Omit all images, then repeat exactly the lines below from the one containing "removed: BlueToyHouse (185,291)" through the one containing "moved: YellowRobot (178,324) to (412,254)", both ends included.

Content starts

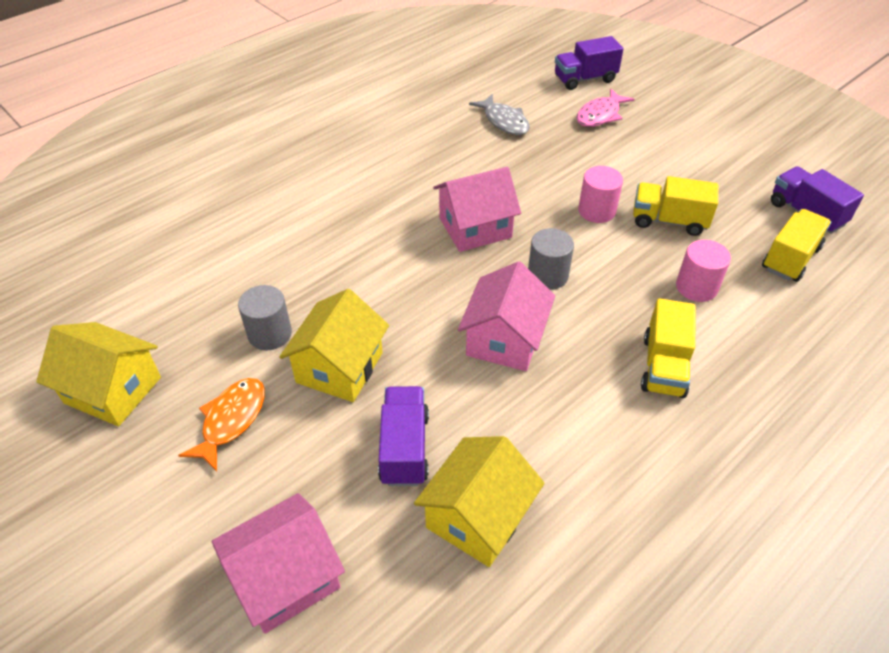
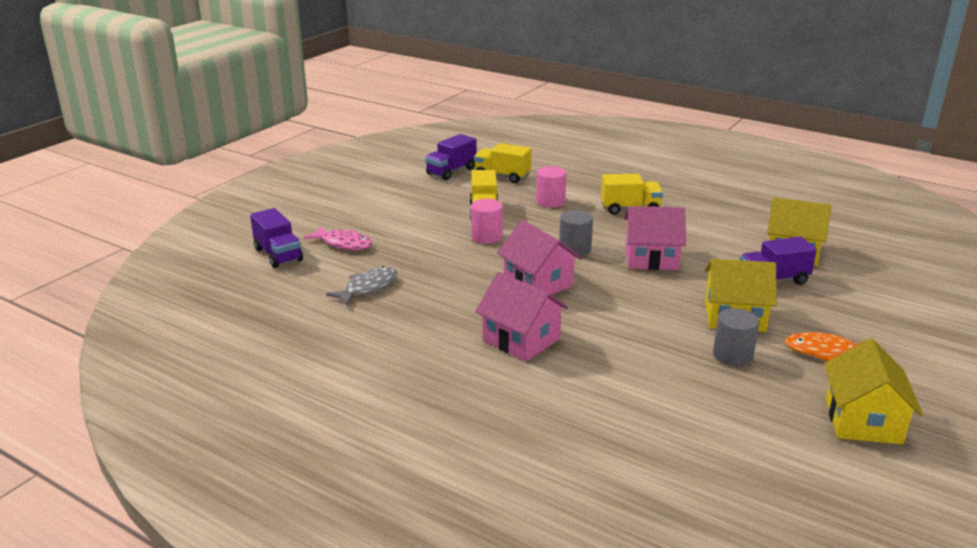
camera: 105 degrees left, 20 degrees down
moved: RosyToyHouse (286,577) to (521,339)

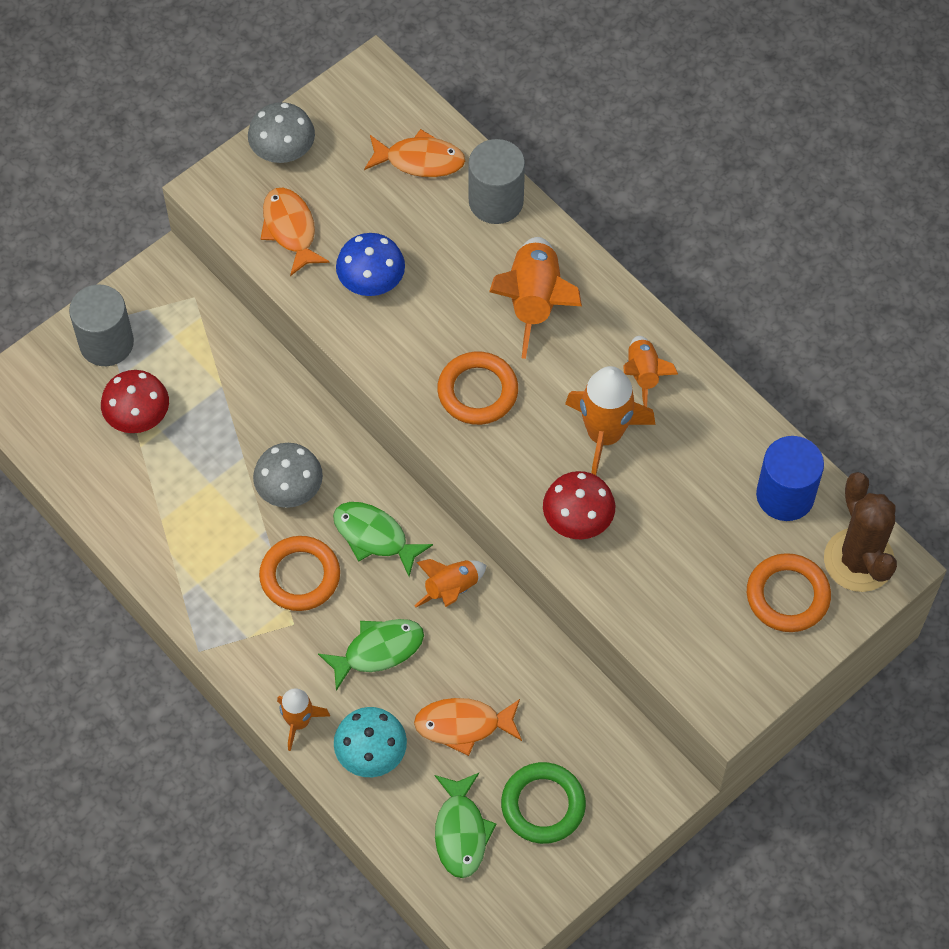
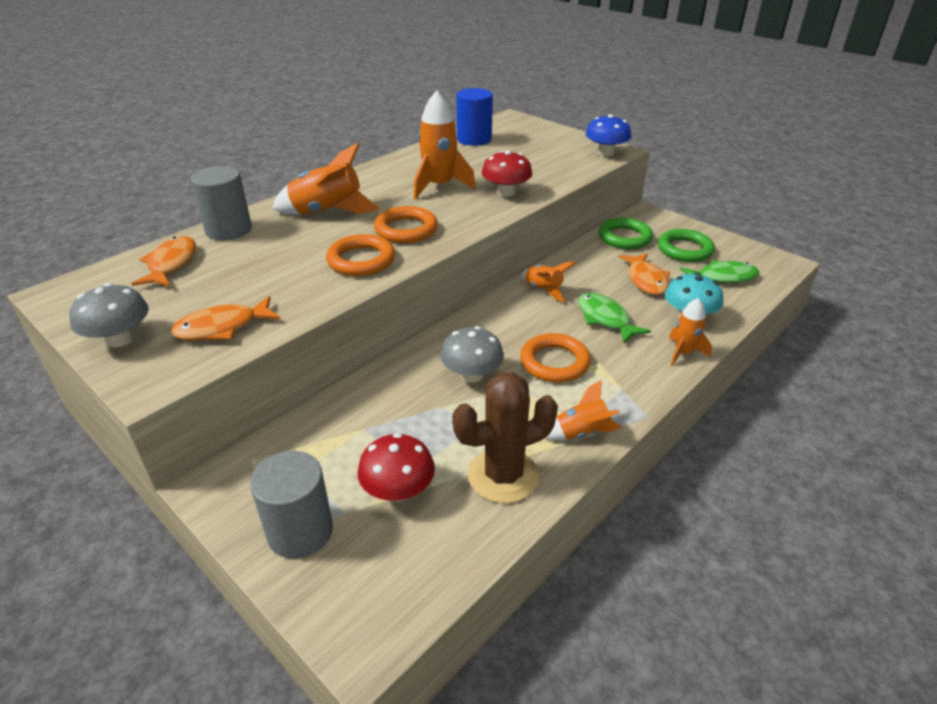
camera: 95 degrees left, 25 degrees down
removed: GreenFish (374,536)
added: GreenTorus (624,237)
moved: BlueMushroom (371,281) to (605,153); OrangeColouredToyRocket (643,374) to (581,433); OrangeColouredTorus (787,596) to (361,260); DarkBrownPricklyPlant (858,560) to (503,475)

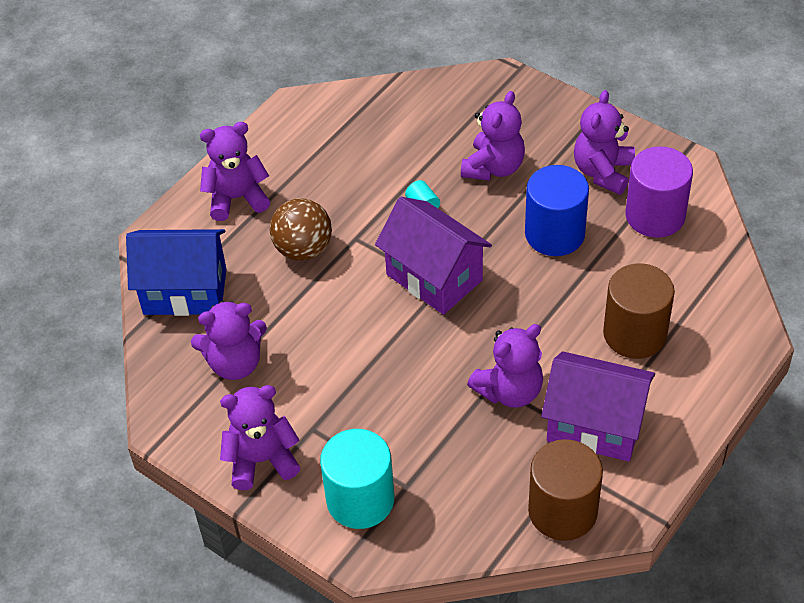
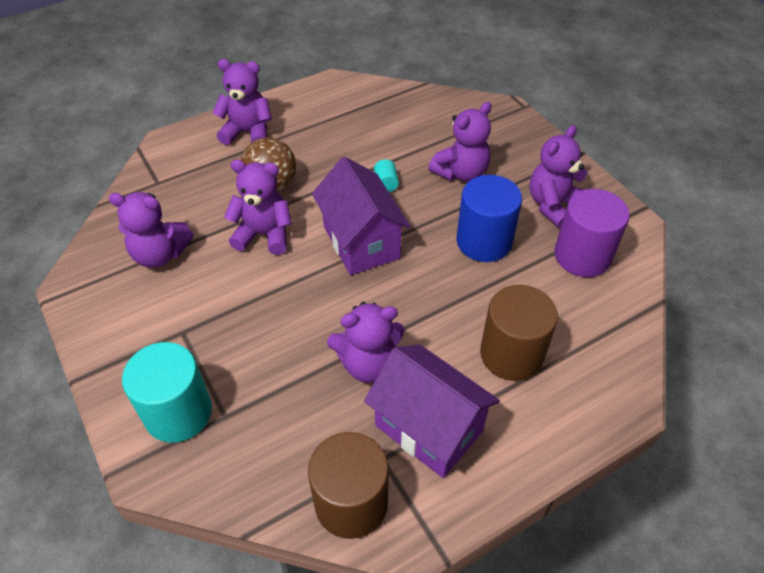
camera: 20 degrees right, 0 degrees up
removed: BlueToyHouse (185,291)
moved: RoyalPurpleTeddy (261,460) to (264,234)

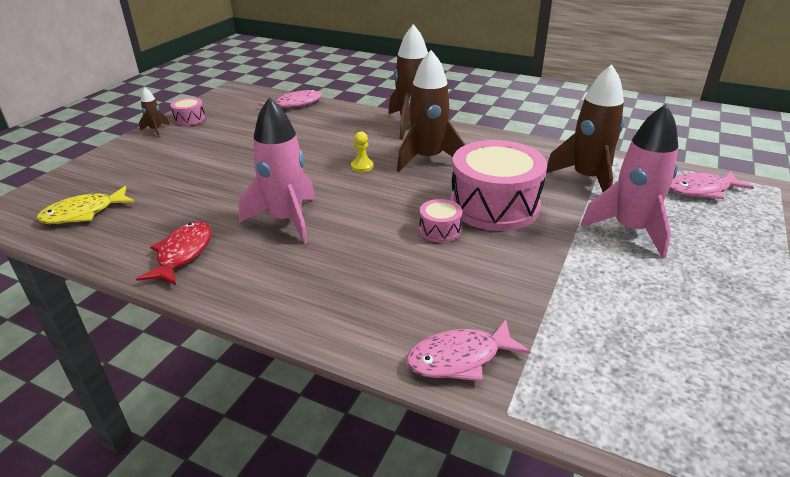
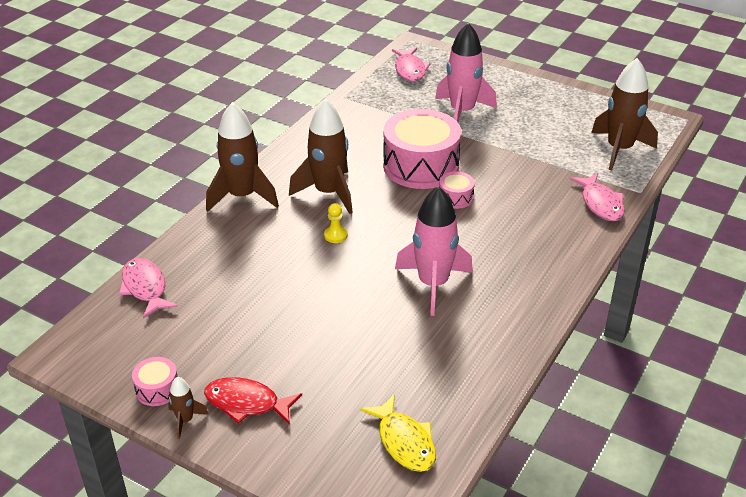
camera: 85 degrees left, 5 degrees up
moved: RedFish (182,254) to (246,403); DarkBrownToyRocket (587,179) to (619,149)

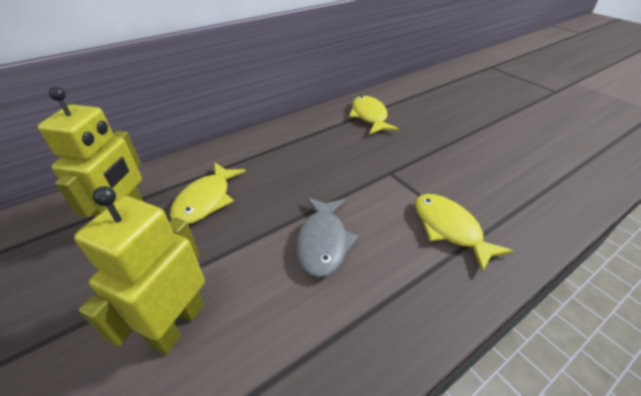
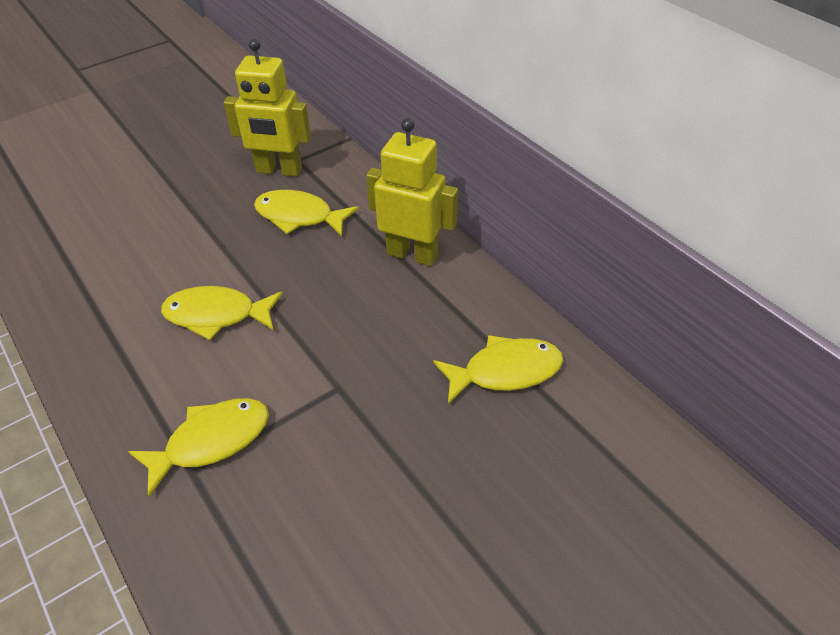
camera: 90 degrees right, 5 degrees up
moved: YellowRobot (178,324) to (412,254)
recoloured: AshGreyFish (323,242) to YellowFish (217,315)

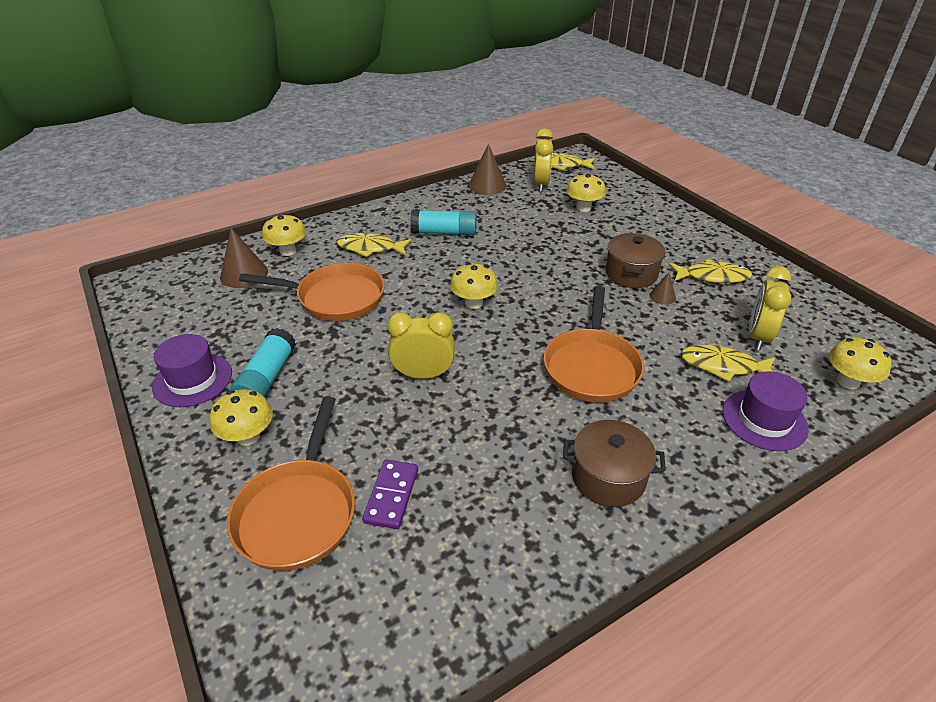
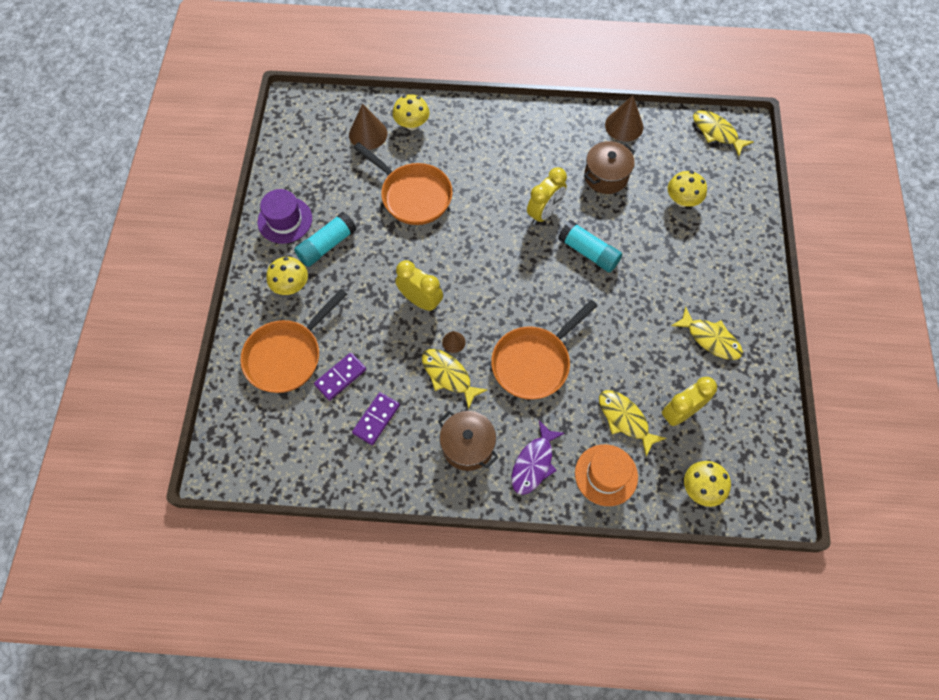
camera: 35 degrees right, 25 degrees up
removed: YellowMushroom (473,303)
added: RoyalPurpleDomino (376,419); RoyalPurpleFish (534,463)
moved: YellowFish (370,248) to (448,375); TealGlueStick (444,233) to (588,252); YellowClock (540,184) to (544,213); DarkBrownStockpot (631,274) to (606,176); DarkBrownConeShape (662,296) to (453,342)
recoloured: RoyalPurpleTallHat (764,420) to OrangeColouredTallHat (606,475)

Content ends

▸ Task result:
removed: BlueToyHouse (185,291)
moved: RoyalPurpleTeddy (261,460) to (264,234)

camera: 85 degrees left, 5 degrees up
moved: RedFish (182,254) to (246,403); DarkBrownToyRocket (587,179) to (619,149)

camera: 90 degrees right, 5 degrees up
moved: YellowRobot (178,324) to (412,254)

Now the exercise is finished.